* [Exercise] Gather every line in the data below that contains the string "kern", and list those lines.

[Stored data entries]

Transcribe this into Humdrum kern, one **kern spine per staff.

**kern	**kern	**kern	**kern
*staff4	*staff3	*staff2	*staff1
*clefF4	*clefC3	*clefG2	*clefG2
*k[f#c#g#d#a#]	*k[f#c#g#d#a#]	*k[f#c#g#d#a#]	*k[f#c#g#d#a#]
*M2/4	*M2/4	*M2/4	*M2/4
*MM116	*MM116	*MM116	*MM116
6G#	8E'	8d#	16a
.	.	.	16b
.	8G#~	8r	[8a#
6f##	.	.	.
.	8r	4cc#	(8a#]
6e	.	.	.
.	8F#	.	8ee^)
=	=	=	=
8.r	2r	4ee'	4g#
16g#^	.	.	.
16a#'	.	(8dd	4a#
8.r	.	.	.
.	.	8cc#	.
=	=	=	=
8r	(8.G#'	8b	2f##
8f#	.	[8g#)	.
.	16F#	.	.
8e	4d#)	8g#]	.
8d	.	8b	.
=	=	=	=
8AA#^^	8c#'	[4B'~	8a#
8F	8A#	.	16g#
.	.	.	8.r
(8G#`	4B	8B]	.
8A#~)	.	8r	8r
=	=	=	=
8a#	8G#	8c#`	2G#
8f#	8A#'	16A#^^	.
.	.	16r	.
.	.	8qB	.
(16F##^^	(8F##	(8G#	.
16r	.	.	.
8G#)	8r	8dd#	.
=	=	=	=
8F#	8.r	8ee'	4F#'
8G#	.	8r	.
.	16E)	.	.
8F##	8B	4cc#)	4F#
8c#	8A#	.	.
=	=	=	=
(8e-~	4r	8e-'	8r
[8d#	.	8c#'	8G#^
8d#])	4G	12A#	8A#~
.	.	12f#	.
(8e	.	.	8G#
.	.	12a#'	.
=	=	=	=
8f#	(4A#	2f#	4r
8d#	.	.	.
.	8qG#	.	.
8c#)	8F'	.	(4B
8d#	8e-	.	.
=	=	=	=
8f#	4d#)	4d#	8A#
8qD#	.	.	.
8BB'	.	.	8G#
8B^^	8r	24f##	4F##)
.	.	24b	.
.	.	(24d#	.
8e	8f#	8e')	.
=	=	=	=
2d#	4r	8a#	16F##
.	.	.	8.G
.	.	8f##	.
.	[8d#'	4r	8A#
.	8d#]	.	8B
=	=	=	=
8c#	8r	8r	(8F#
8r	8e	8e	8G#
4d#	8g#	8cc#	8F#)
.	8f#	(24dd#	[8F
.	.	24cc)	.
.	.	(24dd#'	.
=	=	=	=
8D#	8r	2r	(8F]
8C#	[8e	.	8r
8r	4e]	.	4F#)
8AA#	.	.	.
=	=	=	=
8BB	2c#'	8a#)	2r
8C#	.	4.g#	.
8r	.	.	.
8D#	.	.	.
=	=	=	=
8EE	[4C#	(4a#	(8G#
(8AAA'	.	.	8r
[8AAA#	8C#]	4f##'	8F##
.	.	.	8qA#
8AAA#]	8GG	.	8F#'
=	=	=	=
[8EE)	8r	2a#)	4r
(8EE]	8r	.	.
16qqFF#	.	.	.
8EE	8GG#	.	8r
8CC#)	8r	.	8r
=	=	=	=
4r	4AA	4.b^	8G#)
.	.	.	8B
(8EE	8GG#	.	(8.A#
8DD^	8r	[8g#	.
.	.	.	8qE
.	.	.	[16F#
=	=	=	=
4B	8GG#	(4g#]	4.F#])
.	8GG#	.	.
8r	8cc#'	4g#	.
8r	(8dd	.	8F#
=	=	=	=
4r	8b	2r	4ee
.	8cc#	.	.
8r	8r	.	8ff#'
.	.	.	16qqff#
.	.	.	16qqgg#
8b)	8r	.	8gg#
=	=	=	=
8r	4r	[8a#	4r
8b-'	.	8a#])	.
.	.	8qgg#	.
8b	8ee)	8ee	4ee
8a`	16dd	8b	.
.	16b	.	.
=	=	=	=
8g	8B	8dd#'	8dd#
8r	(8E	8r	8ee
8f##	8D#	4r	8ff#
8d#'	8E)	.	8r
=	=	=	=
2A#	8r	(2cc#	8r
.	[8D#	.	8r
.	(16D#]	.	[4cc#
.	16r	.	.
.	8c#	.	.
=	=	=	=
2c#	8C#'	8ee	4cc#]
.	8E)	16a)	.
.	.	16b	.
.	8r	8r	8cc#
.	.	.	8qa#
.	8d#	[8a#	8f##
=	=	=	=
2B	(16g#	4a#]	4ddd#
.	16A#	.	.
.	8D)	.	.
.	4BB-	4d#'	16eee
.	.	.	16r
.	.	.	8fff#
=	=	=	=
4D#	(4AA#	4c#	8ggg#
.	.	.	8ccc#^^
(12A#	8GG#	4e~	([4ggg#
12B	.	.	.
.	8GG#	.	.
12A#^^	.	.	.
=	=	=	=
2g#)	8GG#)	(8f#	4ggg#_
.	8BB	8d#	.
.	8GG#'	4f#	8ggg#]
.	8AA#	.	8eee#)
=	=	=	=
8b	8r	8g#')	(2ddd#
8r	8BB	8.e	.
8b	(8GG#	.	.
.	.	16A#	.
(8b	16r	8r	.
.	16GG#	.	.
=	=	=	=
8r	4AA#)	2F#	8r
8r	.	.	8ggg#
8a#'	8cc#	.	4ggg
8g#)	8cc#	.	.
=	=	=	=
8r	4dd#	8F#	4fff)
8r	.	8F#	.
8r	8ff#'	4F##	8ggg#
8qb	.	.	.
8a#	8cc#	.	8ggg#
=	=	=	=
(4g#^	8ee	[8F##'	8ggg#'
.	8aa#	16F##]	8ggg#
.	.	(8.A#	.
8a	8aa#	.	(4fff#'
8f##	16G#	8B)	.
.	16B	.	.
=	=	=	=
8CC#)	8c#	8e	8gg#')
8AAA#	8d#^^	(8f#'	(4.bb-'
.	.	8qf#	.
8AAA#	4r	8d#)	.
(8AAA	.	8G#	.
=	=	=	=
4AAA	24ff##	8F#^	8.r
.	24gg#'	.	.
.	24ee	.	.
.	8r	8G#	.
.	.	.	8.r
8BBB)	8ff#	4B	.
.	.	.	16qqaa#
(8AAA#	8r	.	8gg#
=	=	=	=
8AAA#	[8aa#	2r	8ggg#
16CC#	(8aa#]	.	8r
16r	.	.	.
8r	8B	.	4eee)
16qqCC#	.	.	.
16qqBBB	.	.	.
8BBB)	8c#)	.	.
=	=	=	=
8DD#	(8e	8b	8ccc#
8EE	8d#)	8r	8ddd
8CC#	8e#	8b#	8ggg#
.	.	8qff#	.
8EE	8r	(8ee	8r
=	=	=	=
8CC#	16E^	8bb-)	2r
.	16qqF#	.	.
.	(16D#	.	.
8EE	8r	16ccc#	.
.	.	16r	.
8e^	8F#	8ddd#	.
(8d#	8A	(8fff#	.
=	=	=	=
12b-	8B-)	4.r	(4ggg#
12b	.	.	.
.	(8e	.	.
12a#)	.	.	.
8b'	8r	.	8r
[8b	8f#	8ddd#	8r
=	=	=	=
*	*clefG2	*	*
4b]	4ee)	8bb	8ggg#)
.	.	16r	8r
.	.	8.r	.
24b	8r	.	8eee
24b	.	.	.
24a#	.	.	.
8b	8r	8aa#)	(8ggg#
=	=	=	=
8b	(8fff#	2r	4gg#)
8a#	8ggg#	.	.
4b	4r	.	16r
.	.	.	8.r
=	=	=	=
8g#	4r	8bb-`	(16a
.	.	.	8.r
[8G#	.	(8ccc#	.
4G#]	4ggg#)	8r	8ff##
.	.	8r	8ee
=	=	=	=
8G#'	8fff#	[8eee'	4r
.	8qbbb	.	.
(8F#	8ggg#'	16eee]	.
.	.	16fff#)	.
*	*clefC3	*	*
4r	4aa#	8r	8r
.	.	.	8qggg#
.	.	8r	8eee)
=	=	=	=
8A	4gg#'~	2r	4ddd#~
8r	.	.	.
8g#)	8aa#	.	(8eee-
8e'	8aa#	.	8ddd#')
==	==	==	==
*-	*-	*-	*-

* [Correct response]
Transcribe this into Humdrum kern, one **kern spine per staff.
**kern	**kern	**kern	**kern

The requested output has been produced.